## HOW TO COMPLETE THIS TASK
Look through the entries that follow and return each line that has the string "turquoise".

### DATASET EXTRACT

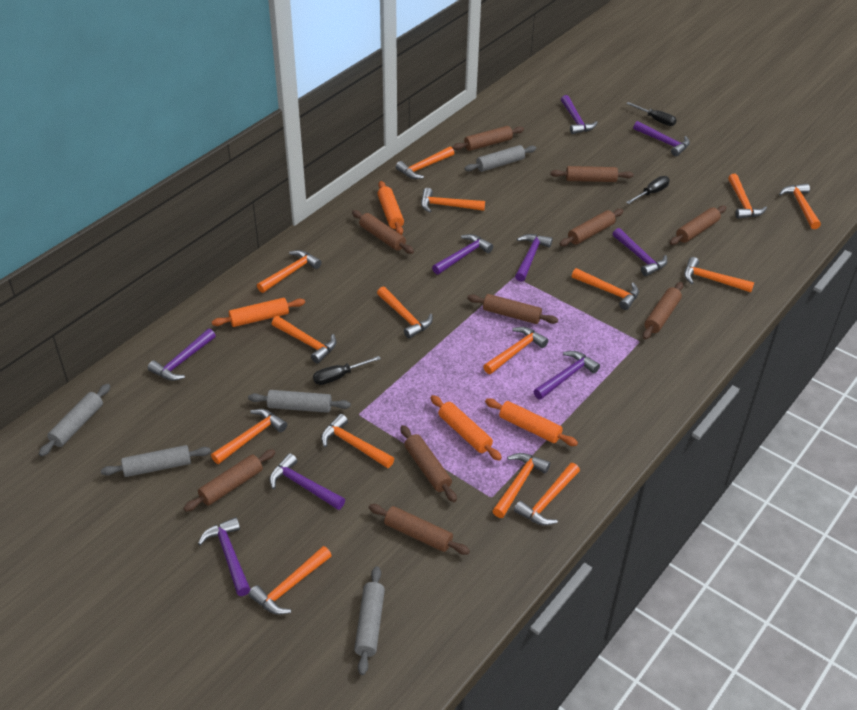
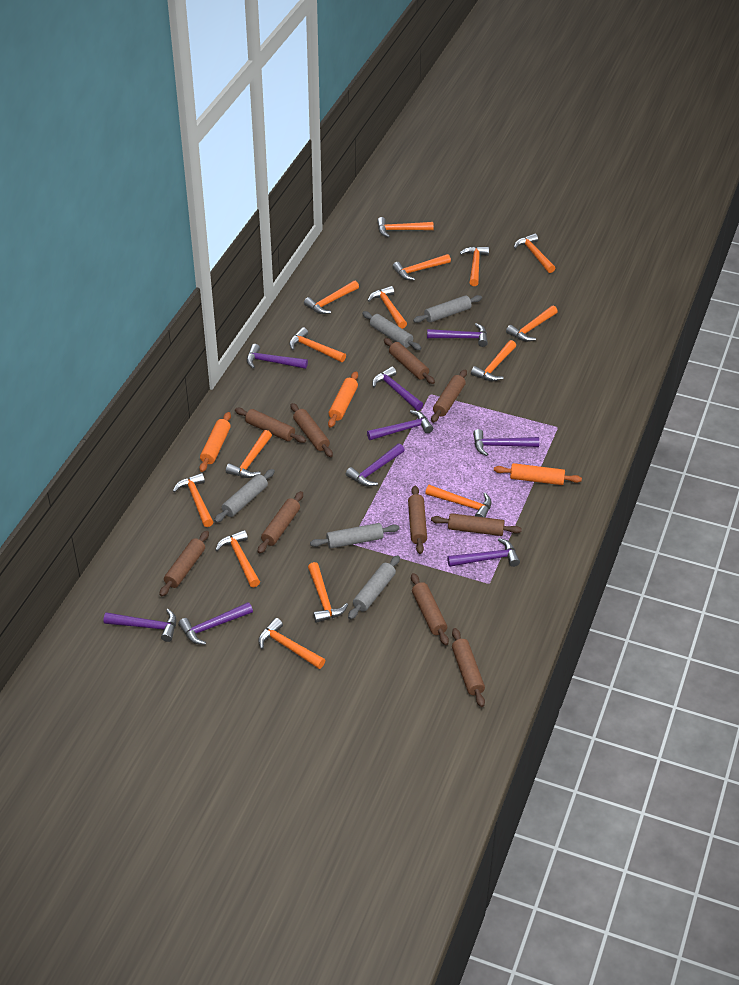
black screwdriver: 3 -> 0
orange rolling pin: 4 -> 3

######
### DATASET EXTRACT

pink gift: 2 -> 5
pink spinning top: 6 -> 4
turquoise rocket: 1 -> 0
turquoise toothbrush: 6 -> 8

######
### DATASET EXTRACT

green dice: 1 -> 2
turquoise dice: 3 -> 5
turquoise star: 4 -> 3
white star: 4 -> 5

######

## EXERCISE RESULT
turquoise rocket: 1 -> 0
turquoise toothbrush: 6 -> 8
turquoise dice: 3 -> 5
turquoise star: 4 -> 3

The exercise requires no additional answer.